◆ **Provided records**
=======
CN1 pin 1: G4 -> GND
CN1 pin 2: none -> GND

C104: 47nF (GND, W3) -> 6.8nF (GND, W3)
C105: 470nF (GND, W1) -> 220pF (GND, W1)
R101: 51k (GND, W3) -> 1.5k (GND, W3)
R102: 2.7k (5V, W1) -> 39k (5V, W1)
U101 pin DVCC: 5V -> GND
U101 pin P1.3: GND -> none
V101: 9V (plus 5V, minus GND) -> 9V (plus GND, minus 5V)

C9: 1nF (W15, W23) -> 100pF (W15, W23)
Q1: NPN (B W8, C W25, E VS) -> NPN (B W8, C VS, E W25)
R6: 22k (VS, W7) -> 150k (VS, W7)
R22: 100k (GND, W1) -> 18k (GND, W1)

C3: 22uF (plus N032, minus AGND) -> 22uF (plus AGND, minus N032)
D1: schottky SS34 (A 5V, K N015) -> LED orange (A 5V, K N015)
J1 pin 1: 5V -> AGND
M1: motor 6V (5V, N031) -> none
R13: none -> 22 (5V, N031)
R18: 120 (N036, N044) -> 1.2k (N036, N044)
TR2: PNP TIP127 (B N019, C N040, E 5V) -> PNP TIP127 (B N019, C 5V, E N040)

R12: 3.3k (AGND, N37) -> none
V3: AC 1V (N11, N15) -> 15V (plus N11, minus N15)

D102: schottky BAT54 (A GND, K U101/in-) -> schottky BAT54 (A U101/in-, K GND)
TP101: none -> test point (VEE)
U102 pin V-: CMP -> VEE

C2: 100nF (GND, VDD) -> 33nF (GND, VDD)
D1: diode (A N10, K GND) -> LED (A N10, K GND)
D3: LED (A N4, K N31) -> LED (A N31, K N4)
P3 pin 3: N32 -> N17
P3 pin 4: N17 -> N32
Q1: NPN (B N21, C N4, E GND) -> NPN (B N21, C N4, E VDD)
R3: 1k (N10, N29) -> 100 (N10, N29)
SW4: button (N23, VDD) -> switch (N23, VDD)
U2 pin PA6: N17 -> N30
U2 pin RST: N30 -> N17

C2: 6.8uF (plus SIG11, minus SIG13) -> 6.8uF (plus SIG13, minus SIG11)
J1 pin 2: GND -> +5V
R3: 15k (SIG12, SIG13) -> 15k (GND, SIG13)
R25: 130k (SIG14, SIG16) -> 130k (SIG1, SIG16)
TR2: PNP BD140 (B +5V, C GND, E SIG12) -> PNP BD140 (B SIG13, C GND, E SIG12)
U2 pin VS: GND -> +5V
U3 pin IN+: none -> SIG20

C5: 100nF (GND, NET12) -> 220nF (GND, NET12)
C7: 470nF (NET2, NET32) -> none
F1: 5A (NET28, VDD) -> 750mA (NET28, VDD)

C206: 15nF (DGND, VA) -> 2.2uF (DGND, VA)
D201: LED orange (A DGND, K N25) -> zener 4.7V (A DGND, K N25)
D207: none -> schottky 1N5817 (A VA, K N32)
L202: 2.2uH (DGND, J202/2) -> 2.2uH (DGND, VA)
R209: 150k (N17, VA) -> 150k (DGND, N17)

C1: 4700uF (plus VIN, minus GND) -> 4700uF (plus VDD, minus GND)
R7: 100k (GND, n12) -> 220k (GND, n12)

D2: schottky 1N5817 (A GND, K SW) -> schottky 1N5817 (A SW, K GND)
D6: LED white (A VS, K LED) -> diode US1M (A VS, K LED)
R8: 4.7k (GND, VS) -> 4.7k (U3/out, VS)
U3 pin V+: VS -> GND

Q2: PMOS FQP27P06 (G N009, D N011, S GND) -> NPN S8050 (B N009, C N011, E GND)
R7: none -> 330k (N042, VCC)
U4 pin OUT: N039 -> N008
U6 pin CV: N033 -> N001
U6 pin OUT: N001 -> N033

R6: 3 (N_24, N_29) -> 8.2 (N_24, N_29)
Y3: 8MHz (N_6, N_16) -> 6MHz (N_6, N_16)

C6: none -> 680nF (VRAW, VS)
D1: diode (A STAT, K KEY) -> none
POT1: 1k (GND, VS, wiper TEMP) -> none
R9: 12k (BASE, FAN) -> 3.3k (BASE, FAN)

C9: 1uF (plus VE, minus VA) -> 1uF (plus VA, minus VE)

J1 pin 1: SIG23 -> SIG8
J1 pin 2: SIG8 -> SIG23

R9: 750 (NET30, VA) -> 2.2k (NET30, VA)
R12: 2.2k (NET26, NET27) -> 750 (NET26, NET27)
=======
Reproduce every line in the data that has the word "DGND" in it.

C206: 15nF (DGND, VA) -> 2.2uF (DGND, VA)
D201: LED orange (A DGND, K N25) -> zener 4.7V (A DGND, K N25)
L202: 2.2uH (DGND, J202/2) -> 2.2uH (DGND, VA)
R209: 150k (N17, VA) -> 150k (DGND, N17)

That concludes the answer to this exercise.